## Your objective
Please make an exact copy of the listing, without the pictures.

## Supplied data

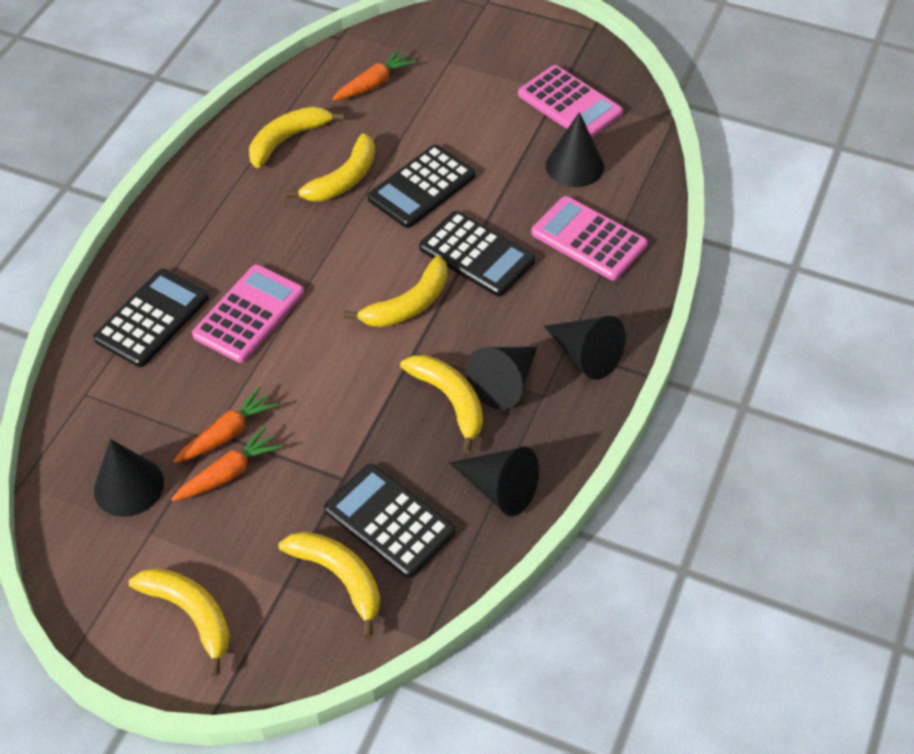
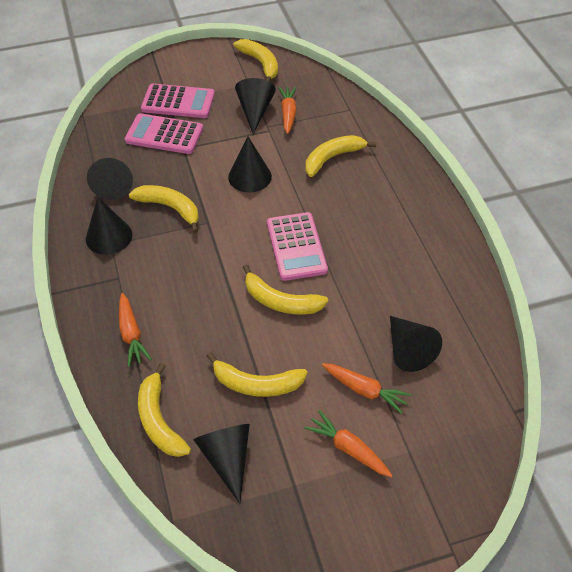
black calculator: 4 -> 0
black cone: 5 -> 6
orange carrot: 3 -> 4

## Exercise solution
black calculator: 4 -> 0
black cone: 5 -> 6
orange carrot: 3 -> 4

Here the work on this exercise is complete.